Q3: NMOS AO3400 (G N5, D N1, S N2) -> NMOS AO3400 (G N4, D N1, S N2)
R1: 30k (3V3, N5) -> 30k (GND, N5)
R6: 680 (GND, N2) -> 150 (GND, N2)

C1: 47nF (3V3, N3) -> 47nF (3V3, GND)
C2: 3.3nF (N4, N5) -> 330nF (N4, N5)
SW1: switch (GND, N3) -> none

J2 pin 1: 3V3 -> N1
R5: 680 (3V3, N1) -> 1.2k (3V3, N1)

--*--

When you repeat the data, keep each line exactly as given.

# [The answer]
Q3: NMOS AO3400 (G N5, D N1, S N2) -> NMOS AO3400 (G N4, D N1, S N2)
R1: 30k (3V3, N5) -> 30k (GND, N5)
R6: 680 (GND, N2) -> 150 (GND, N2)

C1: 47nF (3V3, N3) -> 47nF (3V3, GND)
C2: 3.3nF (N4, N5) -> 330nF (N4, N5)
SW1: switch (GND, N3) -> none

J2 pin 1: 3V3 -> N1
R5: 680 (3V3, N1) -> 1.2k (3V3, N1)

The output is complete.